╭─ Material provided

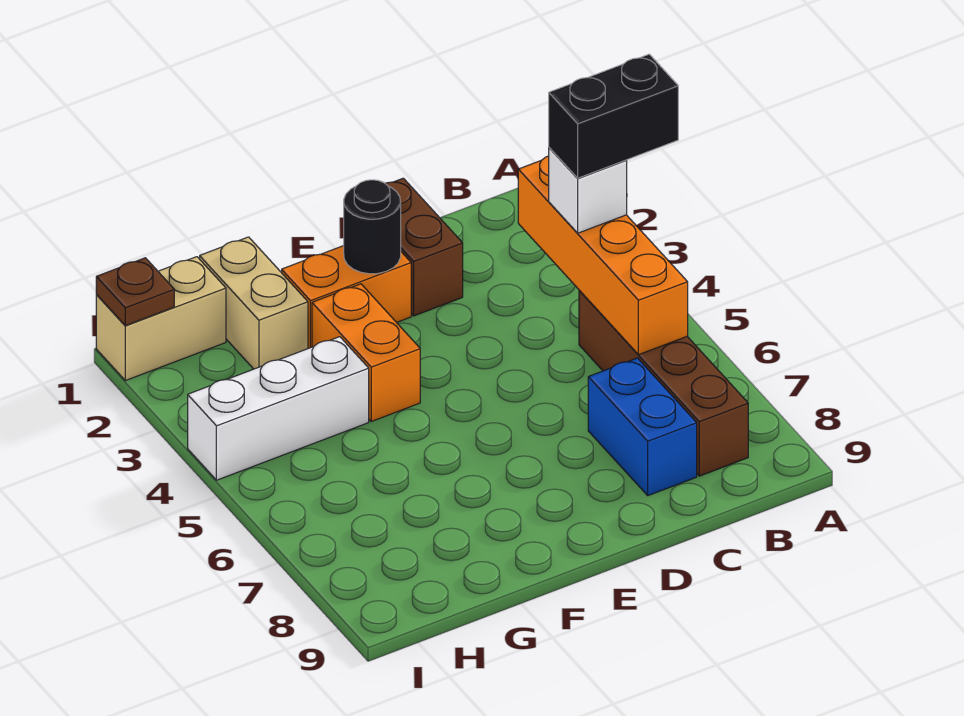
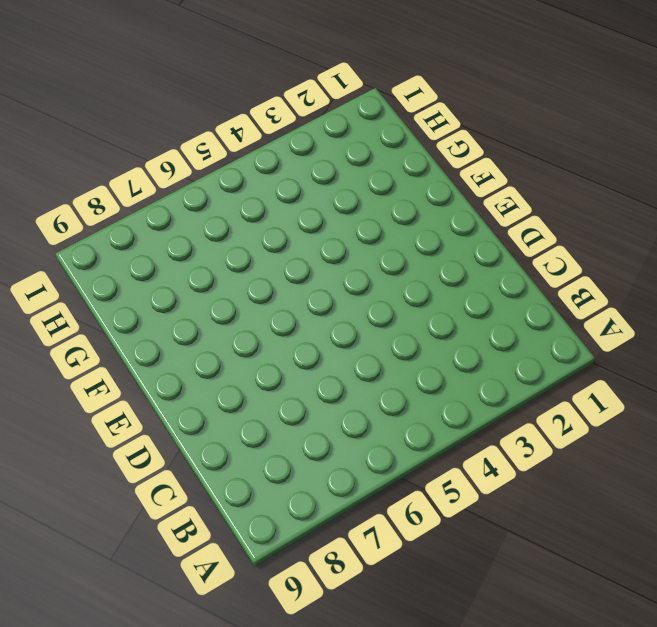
none -> brown 1x4 brick [579,290,748,476]
none -> blue 1x2 brick [588,358,697,496]
none -> brown 1x2 brick [385,178,463,316]

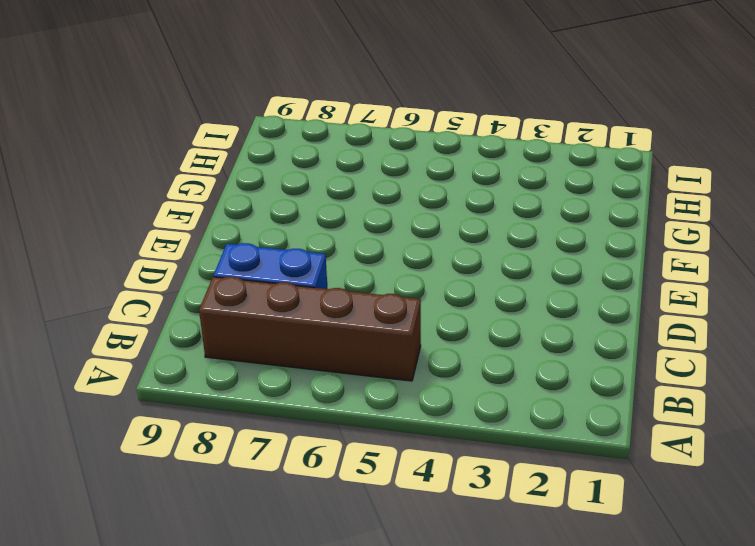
none -> brown 1x2 brick [385,178,463,316]
none -> orange 1x2 brick [282,246,411,348]
none -> orange 1x2 brick [312,284,420,421]

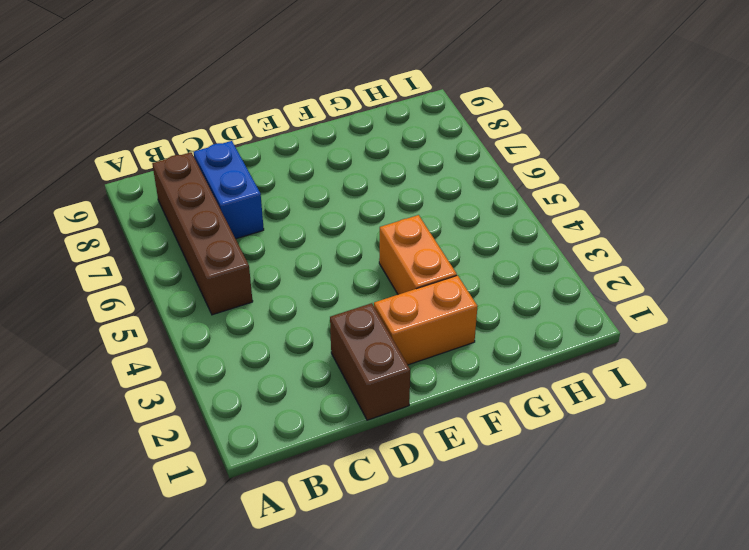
none -> tan 1x2 brick [200,237,308,369]
none -> white 1x3 brick [188,337,369,480]
none -> tan 1x2 brick [96,257,226,381]

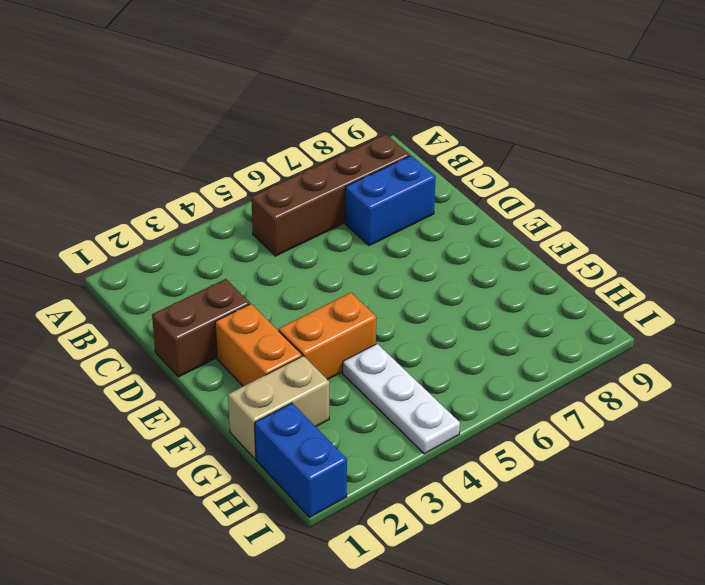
white 1x3 plate [343,344,460,454] -> white 1x3 brick [188,337,369,480]
blue 1x2 brick [255,403,347,517] -> tan 1x2 brick [96,257,226,381]
none -> orange 1x4 brick [518,156,688,355]
none -> black 1x1 round brick [344,180,401,274]
none -> brown 1x1 plate [96,258,174,326]

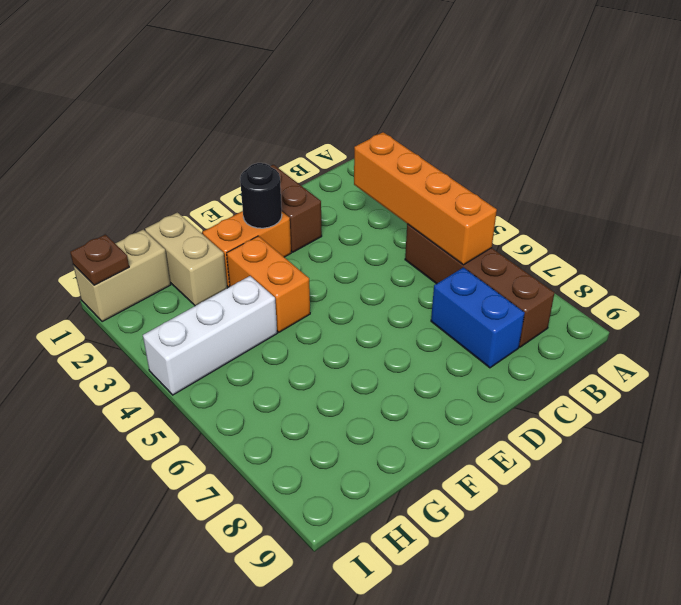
none -> white 1x1 brick [549,148,627,233]
none -> black 1x2 brick [549,54,678,178]

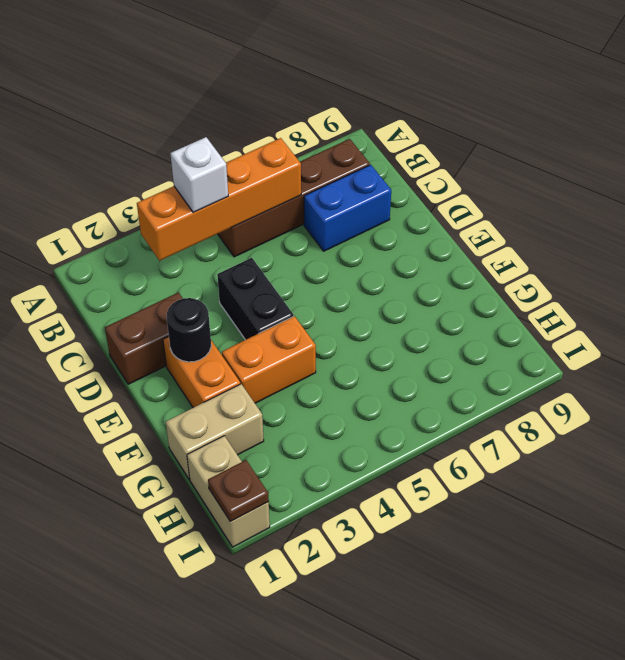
black 1x2 brick [217,258,294,340] -> black 1x2 brick moved to [549,54,678,178]
none -> white 1x3 brick [188,337,369,480]

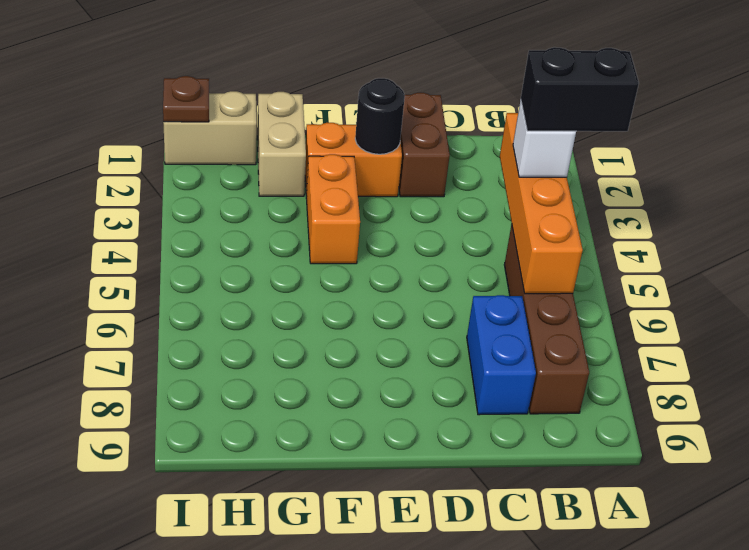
none -> white 1x3 brick [188,337,369,480]

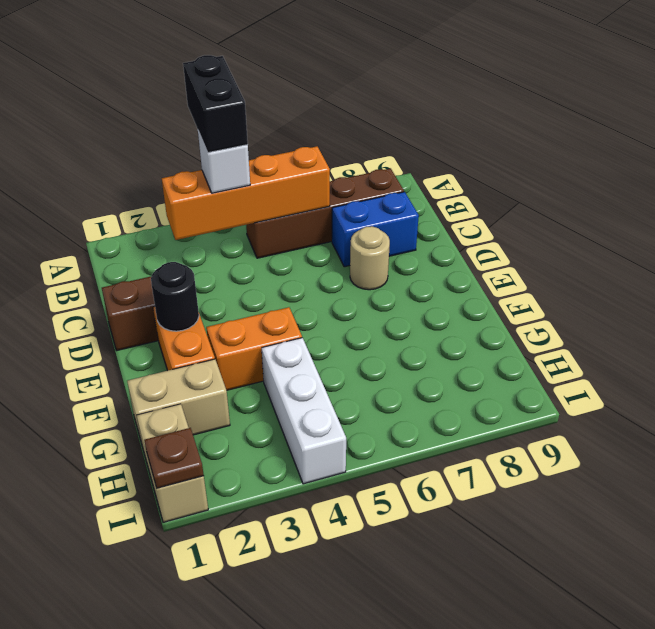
tan 1x1 round brick [350,226,390,290] -> none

╰─

Task prompt. An exact copy of every entry, without pictures, should be your output.

Solved problem.
none -> brown 1x4 brick [579,290,748,476]
none -> blue 1x2 brick [588,358,697,496]
none -> brown 1x2 brick [385,178,463,316]

none -> brown 1x2 brick [385,178,463,316]
none -> orange 1x2 brick [282,246,411,348]
none -> orange 1x2 brick [312,284,420,421]

none -> tan 1x2 brick [200,237,308,369]
none -> white 1x3 brick [188,337,369,480]
none -> tan 1x2 brick [96,257,226,381]

white 1x3 plate [343,344,460,454] -> white 1x3 brick [188,337,369,480]
blue 1x2 brick [255,403,347,517] -> tan 1x2 brick [96,257,226,381]
none -> orange 1x4 brick [518,156,688,355]
none -> black 1x1 round brick [344,180,401,274]
none -> brown 1x1 plate [96,258,174,326]

none -> white 1x1 brick [549,148,627,233]
none -> black 1x2 brick [549,54,678,178]

black 1x2 brick [217,258,294,340] -> black 1x2 brick moved to [549,54,678,178]
none -> white 1x3 brick [188,337,369,480]

none -> white 1x3 brick [188,337,369,480]

tan 1x1 round brick [350,226,390,290] -> none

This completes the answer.